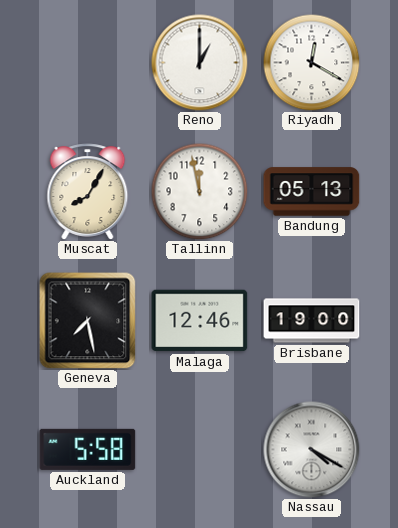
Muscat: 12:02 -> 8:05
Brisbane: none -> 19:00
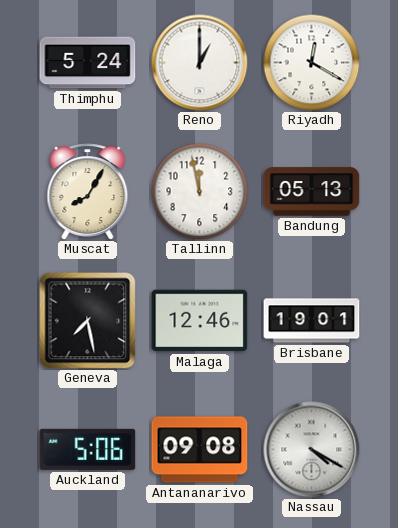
Thimphu: none -> 5:24
Brisbane: 19:00 -> 19:01
Auckland: 5:58 -> 5:06
Antananarivo: none -> 09:08
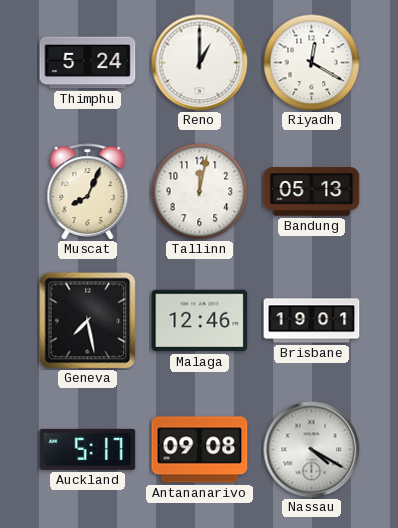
Muscat: 8:05 -> 8:04
Tallinn: 11:58 -> 12:02
Auckland: 5:06 -> 5:17
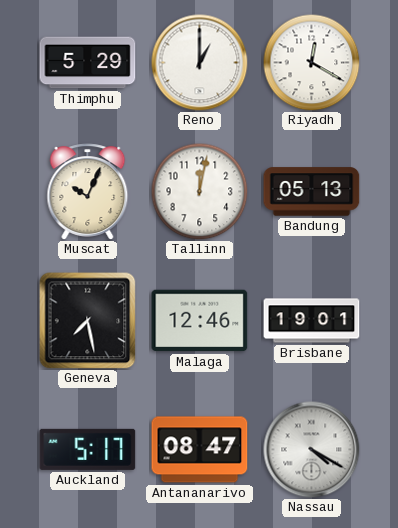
Thimphu: 5:24 -> 5:29
Muscat: 8:04 -> 10:04
Antananarivo: 09:08 -> 08:47
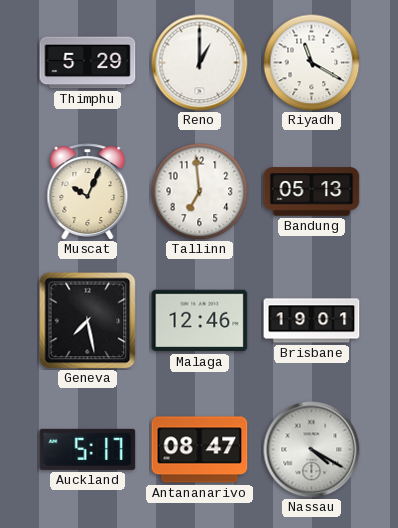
Riyadh: 12:20 -> 11:20
Tallinn: 12:02 -> 6:59
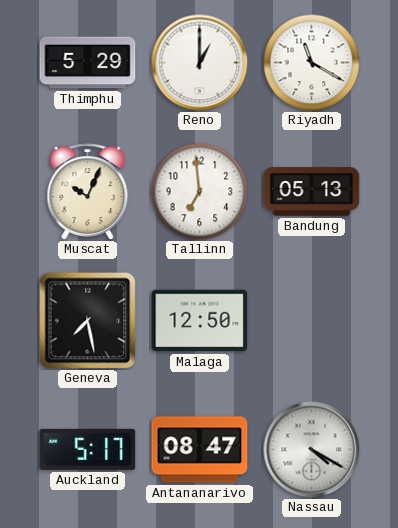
Malaga: 12:46 -> 12:50
Brisbane: 19:01 -> none
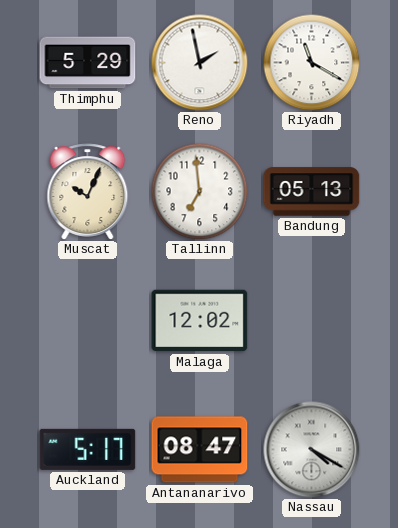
Reno: 1:00 -> 1:58
Geneva: 7:28 -> none
Malaga: 12:50 -> 12:02
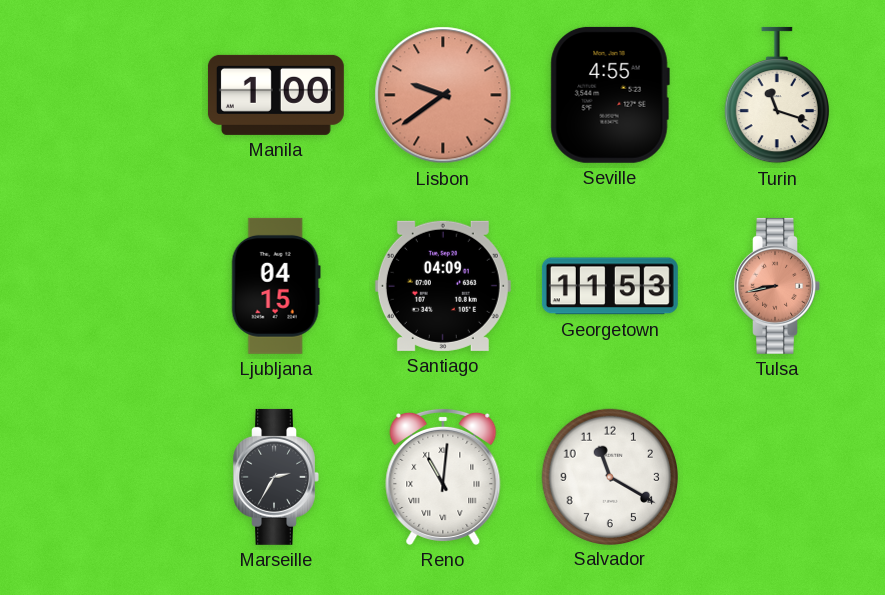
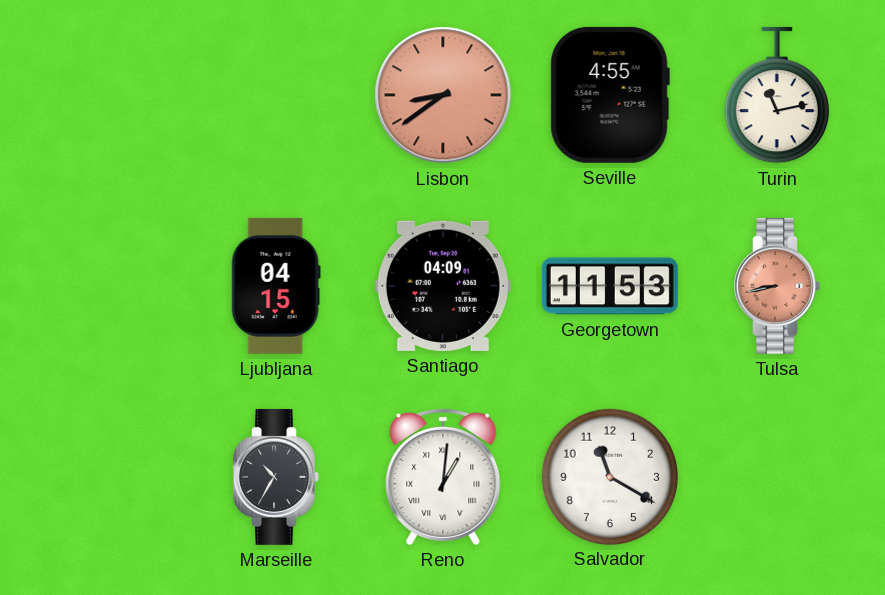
Manila: 1:00 -> none
Lisbon: 9:39 -> 8:39
Turin: 11:18 -> 11:13
Marseille: 2:35 -> 10:35
Reno: 11:01 -> 1:01
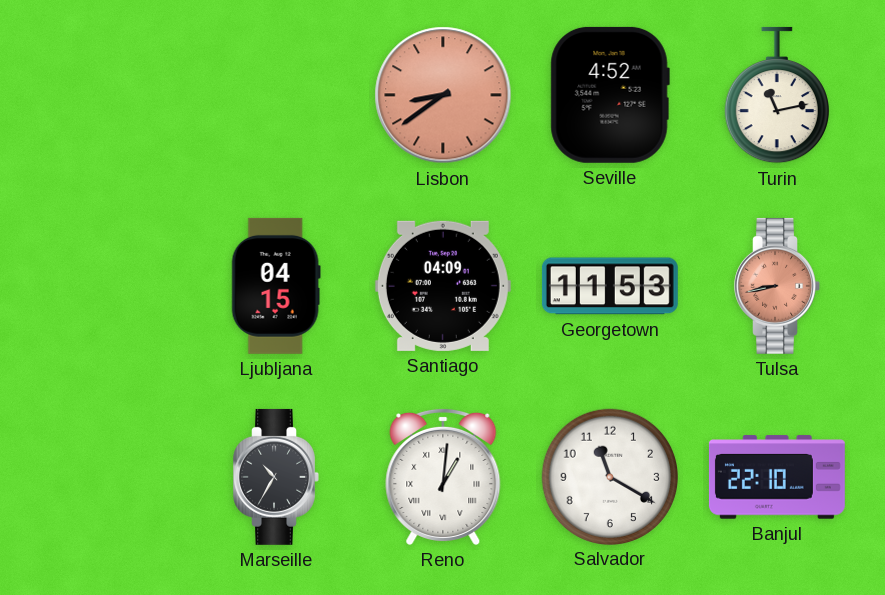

==================================================

**Consigne:** Recopiez à l'identique chaque ligne du relevé ci-dessus, du début à la fin, sans reprendre les lignes qui signalent une image.

**Corrigé:**
Muscat: 12:02 -> 8:05
Brisbane: none -> 19:00
Thimphu: none -> 5:24
Brisbane: 19:00 -> 19:01
Auckland: 5:58 -> 5:06
Antananarivo: none -> 09:08
Muscat: 8:05 -> 8:04
Tallinn: 11:58 -> 12:02
Auckland: 5:06 -> 5:17
Thimphu: 5:24 -> 5:29
Muscat: 8:04 -> 10:04
Antananarivo: 09:08 -> 08:47
Riyadh: 12:20 -> 11:20
Tallinn: 12:02 -> 6:59
Malaga: 12:46 -> 12:50
Brisbane: 19:01 -> none
Reno: 1:00 -> 1:58
Geneva: 7:28 -> none
Malaga: 12:50 -> 12:02
Manila: 1:00 -> none
Lisbon: 9:39 -> 8:39
Turin: 11:18 -> 11:13
Marseille: 2:35 -> 10:35
Reno: 11:01 -> 1:01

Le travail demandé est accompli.